┌──
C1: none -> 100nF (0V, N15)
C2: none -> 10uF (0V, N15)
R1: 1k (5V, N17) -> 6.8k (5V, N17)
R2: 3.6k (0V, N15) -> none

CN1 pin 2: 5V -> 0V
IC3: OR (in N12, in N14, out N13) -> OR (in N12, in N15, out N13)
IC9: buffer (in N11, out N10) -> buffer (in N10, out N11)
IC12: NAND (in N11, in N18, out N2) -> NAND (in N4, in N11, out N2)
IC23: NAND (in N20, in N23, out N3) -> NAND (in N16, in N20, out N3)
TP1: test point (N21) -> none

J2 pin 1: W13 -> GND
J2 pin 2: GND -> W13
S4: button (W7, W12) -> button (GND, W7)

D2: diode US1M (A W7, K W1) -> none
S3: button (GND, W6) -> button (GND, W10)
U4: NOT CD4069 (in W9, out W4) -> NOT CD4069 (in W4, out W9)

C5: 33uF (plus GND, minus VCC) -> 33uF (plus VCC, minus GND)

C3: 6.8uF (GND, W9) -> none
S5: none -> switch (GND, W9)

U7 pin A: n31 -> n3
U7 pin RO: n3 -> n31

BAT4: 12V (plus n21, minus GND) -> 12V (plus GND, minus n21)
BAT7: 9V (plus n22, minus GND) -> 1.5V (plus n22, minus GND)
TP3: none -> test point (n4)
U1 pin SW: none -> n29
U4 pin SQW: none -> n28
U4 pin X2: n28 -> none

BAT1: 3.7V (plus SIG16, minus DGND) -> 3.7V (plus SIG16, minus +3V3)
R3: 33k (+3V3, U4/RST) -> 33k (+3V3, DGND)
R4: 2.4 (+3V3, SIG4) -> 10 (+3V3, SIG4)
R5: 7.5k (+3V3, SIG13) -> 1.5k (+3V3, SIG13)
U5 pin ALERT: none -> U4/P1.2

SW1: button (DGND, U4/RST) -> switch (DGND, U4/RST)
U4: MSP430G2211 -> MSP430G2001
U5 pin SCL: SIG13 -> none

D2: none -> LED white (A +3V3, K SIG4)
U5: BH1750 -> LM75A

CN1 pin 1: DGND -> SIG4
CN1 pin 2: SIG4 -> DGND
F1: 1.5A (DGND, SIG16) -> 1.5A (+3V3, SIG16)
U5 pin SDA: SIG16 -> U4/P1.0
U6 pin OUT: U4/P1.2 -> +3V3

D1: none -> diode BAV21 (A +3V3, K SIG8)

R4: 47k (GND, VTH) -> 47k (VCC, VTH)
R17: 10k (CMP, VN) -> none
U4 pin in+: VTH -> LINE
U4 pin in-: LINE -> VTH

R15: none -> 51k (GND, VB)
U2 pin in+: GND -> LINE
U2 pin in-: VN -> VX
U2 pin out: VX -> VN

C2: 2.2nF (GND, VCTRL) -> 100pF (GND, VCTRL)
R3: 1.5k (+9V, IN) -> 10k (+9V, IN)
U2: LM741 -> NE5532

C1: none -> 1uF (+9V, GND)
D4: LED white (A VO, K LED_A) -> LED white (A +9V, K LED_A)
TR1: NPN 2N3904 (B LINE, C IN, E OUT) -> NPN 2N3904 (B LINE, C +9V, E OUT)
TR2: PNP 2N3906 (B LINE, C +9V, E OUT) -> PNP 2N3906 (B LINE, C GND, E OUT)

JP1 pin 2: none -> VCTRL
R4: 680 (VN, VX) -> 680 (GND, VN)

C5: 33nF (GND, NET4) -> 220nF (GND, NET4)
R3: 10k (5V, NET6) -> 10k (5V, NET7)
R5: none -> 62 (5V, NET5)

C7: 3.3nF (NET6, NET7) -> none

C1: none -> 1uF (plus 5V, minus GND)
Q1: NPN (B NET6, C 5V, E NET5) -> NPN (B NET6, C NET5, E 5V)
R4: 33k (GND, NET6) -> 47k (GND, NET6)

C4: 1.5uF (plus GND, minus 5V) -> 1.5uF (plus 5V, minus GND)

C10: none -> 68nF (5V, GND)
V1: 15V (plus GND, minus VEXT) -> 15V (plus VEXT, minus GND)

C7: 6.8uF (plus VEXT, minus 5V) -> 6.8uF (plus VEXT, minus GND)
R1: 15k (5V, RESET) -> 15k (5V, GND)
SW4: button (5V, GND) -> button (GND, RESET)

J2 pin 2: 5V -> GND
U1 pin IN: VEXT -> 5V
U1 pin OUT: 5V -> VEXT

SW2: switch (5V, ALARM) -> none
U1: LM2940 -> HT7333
└──
What this task involves ▸
The answer must be the full data, repeated word for word.

Answer to this problem ▸
C1: none -> 100nF (0V, N15)
C2: none -> 10uF (0V, N15)
R1: 1k (5V, N17) -> 6.8k (5V, N17)
R2: 3.6k (0V, N15) -> none

CN1 pin 2: 5V -> 0V
IC3: OR (in N12, in N14, out N13) -> OR (in N12, in N15, out N13)
IC9: buffer (in N11, out N10) -> buffer (in N10, out N11)
IC12: NAND (in N11, in N18, out N2) -> NAND (in N4, in N11, out N2)
IC23: NAND (in N20, in N23, out N3) -> NAND (in N16, in N20, out N3)
TP1: test point (N21) -> none

J2 pin 1: W13 -> GND
J2 pin 2: GND -> W13
S4: button (W7, W12) -> button (GND, W7)

D2: diode US1M (A W7, K W1) -> none
S3: button (GND, W6) -> button (GND, W10)
U4: NOT CD4069 (in W9, out W4) -> NOT CD4069 (in W4, out W9)

C5: 33uF (plus GND, minus VCC) -> 33uF (plus VCC, minus GND)

C3: 6.8uF (GND, W9) -> none
S5: none -> switch (GND, W9)

U7 pin A: n31 -> n3
U7 pin RO: n3 -> n31

BAT4: 12V (plus n21, minus GND) -> 12V (plus GND, minus n21)
BAT7: 9V (plus n22, minus GND) -> 1.5V (plus n22, minus GND)
TP3: none -> test point (n4)
U1 pin SW: none -> n29
U4 pin SQW: none -> n28
U4 pin X2: n28 -> none

BAT1: 3.7V (plus SIG16, minus DGND) -> 3.7V (plus SIG16, minus +3V3)
R3: 33k (+3V3, U4/RST) -> 33k (+3V3, DGND)
R4: 2.4 (+3V3, SIG4) -> 10 (+3V3, SIG4)
R5: 7.5k (+3V3, SIG13) -> 1.5k (+3V3, SIG13)
U5 pin ALERT: none -> U4/P1.2

SW1: button (DGND, U4/RST) -> switch (DGND, U4/RST)
U4: MSP430G2211 -> MSP430G2001
U5 pin SCL: SIG13 -> none

D2: none -> LED white (A +3V3, K SIG4)
U5: BH1750 -> LM75A

CN1 pin 1: DGND -> SIG4
CN1 pin 2: SIG4 -> DGND
F1: 1.5A (DGND, SIG16) -> 1.5A (+3V3, SIG16)
U5 pin SDA: SIG16 -> U4/P1.0
U6 pin OUT: U4/P1.2 -> +3V3

D1: none -> diode BAV21 (A +3V3, K SIG8)

R4: 47k (GND, VTH) -> 47k (VCC, VTH)
R17: 10k (CMP, VN) -> none
U4 pin in+: VTH -> LINE
U4 pin in-: LINE -> VTH

R15: none -> 51k (GND, VB)
U2 pin in+: GND -> LINE
U2 pin in-: VN -> VX
U2 pin out: VX -> VN

C2: 2.2nF (GND, VCTRL) -> 100pF (GND, VCTRL)
R3: 1.5k (+9V, IN) -> 10k (+9V, IN)
U2: LM741 -> NE5532

C1: none -> 1uF (+9V, GND)
D4: LED white (A VO, K LED_A) -> LED white (A +9V, K LED_A)
TR1: NPN 2N3904 (B LINE, C IN, E OUT) -> NPN 2N3904 (B LINE, C +9V, E OUT)
TR2: PNP 2N3906 (B LINE, C +9V, E OUT) -> PNP 2N3906 (B LINE, C GND, E OUT)

JP1 pin 2: none -> VCTRL
R4: 680 (VN, VX) -> 680 (GND, VN)

C5: 33nF (GND, NET4) -> 220nF (GND, NET4)
R3: 10k (5V, NET6) -> 10k (5V, NET7)
R5: none -> 62 (5V, NET5)

C7: 3.3nF (NET6, NET7) -> none

C1: none -> 1uF (plus 5V, minus GND)
Q1: NPN (B NET6, C 5V, E NET5) -> NPN (B NET6, C NET5, E 5V)
R4: 33k (GND, NET6) -> 47k (GND, NET6)

C4: 1.5uF (plus GND, minus 5V) -> 1.5uF (plus 5V, minus GND)

C10: none -> 68nF (5V, GND)
V1: 15V (plus GND, minus VEXT) -> 15V (plus VEXT, minus GND)

C7: 6.8uF (plus VEXT, minus 5V) -> 6.8uF (plus VEXT, minus GND)
R1: 15k (5V, RESET) -> 15k (5V, GND)
SW4: button (5V, GND) -> button (GND, RESET)

J2 pin 2: 5V -> GND
U1 pin IN: VEXT -> 5V
U1 pin OUT: 5V -> VEXT

SW2: switch (5V, ALARM) -> none
U1: LM2940 -> HT7333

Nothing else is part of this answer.